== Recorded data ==
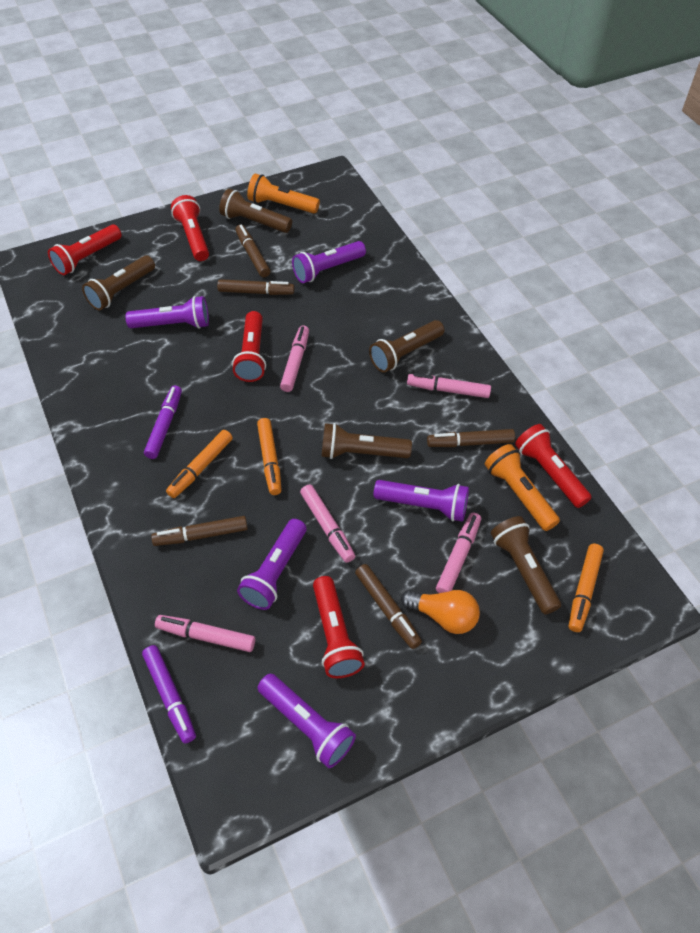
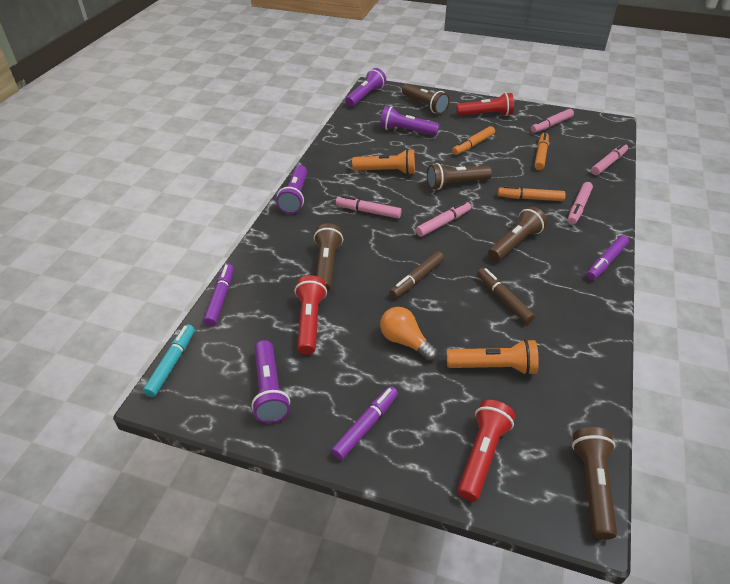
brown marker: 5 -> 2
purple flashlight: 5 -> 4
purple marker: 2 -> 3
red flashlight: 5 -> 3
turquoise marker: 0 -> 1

== Work to complete ==
Across these entries, count each line where the string "flashlight" shows up. Give only the count.

== Exercise output ==
2